Write out, word for word, every line from the one containing "white phone: 4 -> 3" through the last line of the records below, both ends included.

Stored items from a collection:
┌──

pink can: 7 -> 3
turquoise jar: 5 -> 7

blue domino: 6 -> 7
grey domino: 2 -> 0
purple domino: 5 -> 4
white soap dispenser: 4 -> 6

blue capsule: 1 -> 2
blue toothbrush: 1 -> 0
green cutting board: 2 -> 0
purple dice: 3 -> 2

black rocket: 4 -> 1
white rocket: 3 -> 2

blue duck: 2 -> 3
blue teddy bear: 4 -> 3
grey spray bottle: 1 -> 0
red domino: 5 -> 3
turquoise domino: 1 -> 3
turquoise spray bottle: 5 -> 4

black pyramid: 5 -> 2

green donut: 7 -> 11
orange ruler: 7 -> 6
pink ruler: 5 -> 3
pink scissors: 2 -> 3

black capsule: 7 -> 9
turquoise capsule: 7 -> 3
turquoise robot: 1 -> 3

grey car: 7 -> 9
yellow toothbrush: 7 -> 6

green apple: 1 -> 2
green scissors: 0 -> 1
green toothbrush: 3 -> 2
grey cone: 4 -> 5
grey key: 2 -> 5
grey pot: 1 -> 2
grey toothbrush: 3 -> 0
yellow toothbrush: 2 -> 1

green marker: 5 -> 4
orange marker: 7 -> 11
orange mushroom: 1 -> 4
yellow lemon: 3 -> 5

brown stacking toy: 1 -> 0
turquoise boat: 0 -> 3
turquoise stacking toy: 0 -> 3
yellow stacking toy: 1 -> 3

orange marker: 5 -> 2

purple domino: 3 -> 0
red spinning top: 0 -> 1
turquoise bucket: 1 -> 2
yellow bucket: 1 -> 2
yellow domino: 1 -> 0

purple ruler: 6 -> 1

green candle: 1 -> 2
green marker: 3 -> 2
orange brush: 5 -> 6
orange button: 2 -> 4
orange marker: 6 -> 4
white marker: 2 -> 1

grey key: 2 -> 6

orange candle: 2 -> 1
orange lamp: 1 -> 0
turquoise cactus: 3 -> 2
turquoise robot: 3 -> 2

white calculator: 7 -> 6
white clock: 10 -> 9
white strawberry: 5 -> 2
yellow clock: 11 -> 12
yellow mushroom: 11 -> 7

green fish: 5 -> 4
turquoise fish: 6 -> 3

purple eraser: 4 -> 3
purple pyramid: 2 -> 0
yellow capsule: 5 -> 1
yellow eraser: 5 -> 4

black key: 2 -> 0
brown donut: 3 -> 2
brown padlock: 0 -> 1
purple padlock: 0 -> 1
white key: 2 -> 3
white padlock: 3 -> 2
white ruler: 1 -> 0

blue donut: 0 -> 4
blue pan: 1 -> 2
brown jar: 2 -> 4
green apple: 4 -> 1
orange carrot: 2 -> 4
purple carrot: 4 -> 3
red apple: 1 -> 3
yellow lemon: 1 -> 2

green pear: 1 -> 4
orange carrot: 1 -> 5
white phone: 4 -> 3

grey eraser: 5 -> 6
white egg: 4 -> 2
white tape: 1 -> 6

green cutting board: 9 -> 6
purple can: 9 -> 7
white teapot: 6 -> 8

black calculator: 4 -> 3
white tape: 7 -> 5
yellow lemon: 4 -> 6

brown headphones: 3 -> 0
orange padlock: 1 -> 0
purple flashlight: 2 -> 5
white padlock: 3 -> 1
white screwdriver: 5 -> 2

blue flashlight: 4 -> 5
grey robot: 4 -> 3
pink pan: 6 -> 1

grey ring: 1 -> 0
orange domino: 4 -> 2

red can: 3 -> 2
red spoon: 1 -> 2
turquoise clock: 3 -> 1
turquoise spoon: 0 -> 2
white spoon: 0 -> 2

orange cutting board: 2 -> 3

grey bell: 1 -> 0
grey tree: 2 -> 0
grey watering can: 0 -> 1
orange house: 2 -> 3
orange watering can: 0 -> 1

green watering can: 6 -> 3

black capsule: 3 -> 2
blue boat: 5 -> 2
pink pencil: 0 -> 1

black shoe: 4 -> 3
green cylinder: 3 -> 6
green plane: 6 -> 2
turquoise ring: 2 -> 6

└──

Solved problem:
white phone: 4 -> 3

grey eraser: 5 -> 6
white egg: 4 -> 2
white tape: 1 -> 6

green cutting board: 9 -> 6
purple can: 9 -> 7
white teapot: 6 -> 8

black calculator: 4 -> 3
white tape: 7 -> 5
yellow lemon: 4 -> 6

brown headphones: 3 -> 0
orange padlock: 1 -> 0
purple flashlight: 2 -> 5
white padlock: 3 -> 1
white screwdriver: 5 -> 2

blue flashlight: 4 -> 5
grey robot: 4 -> 3
pink pan: 6 -> 1

grey ring: 1 -> 0
orange domino: 4 -> 2

red can: 3 -> 2
red spoon: 1 -> 2
turquoise clock: 3 -> 1
turquoise spoon: 0 -> 2
white spoon: 0 -> 2

orange cutting board: 2 -> 3

grey bell: 1 -> 0
grey tree: 2 -> 0
grey watering can: 0 -> 1
orange house: 2 -> 3
orange watering can: 0 -> 1

green watering can: 6 -> 3

black capsule: 3 -> 2
blue boat: 5 -> 2
pink pencil: 0 -> 1

black shoe: 4 -> 3
green cylinder: 3 -> 6
green plane: 6 -> 2
turquoise ring: 2 -> 6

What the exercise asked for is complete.